#### [INFORMATION PROVIDED]
####

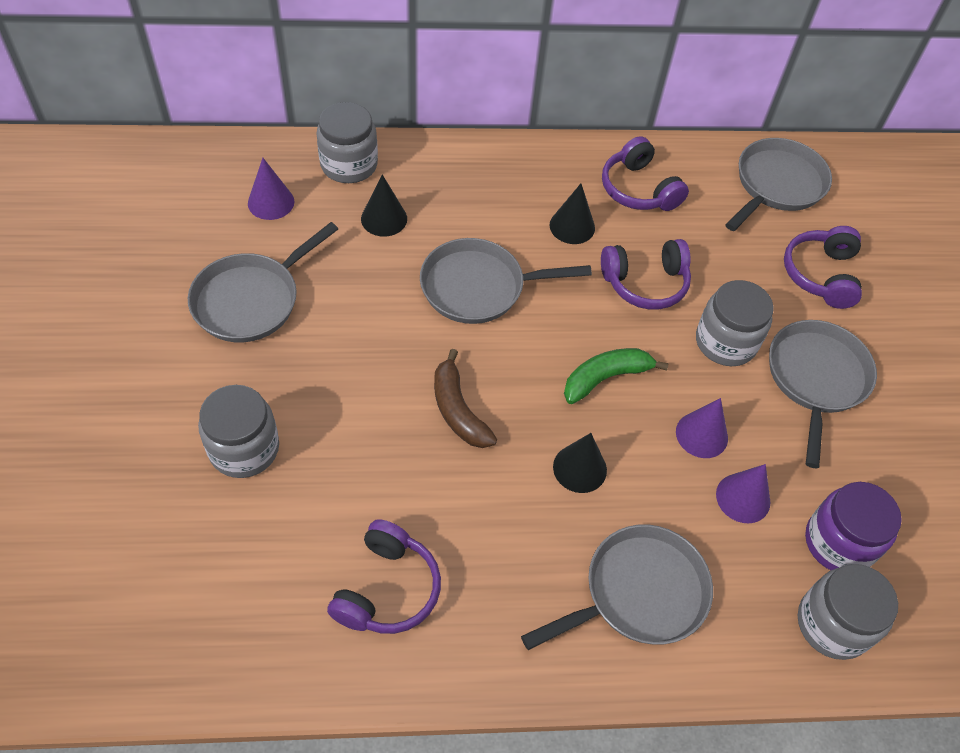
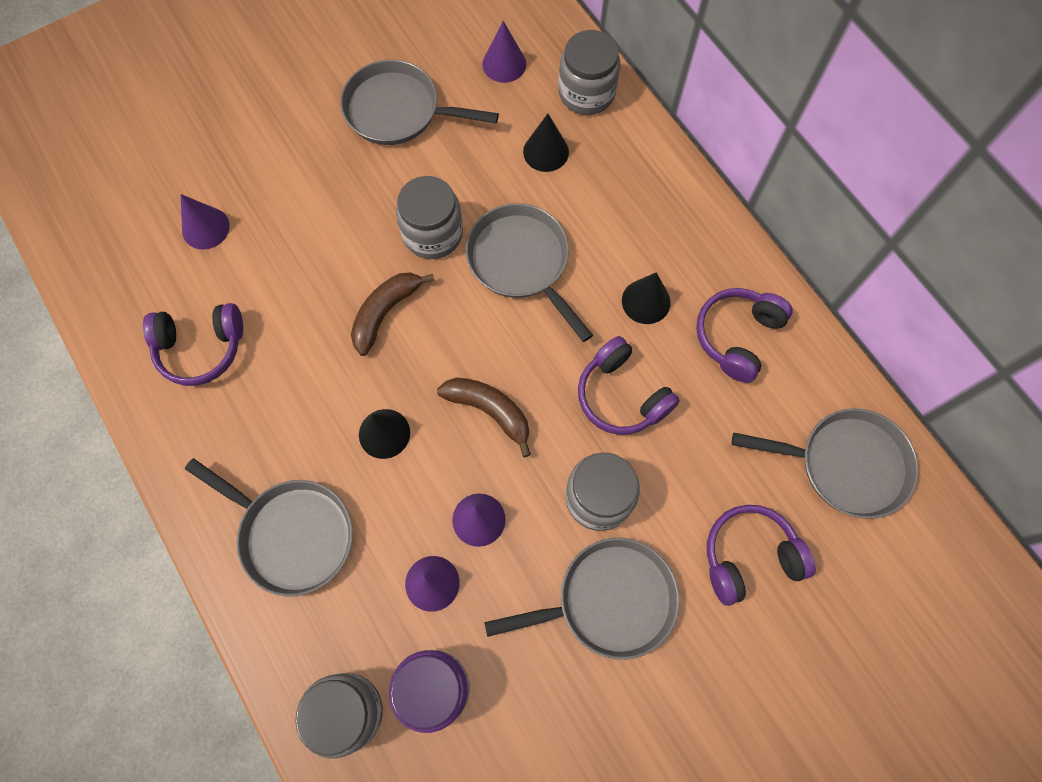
camera: 65 degrees right, 15 degrees up
(244, 448) = (264, 188): grey jar -> grey jar (432, 233)
(249, 523) = (205, 228): none -> purple cone
(605, 378) = (490, 411): green banana -> brown banana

####

#### [WHAT YOU WILL DO]
What the task needs is the material above repeated exactly, pictures excepted.

#### [EXERCISE RESPONSE]
camera: 65 degrees right, 15 degrees up
(244, 448) = (264, 188): grey jar -> grey jar (432, 233)
(249, 523) = (205, 228): none -> purple cone
(605, 378) = (490, 411): green banana -> brown banana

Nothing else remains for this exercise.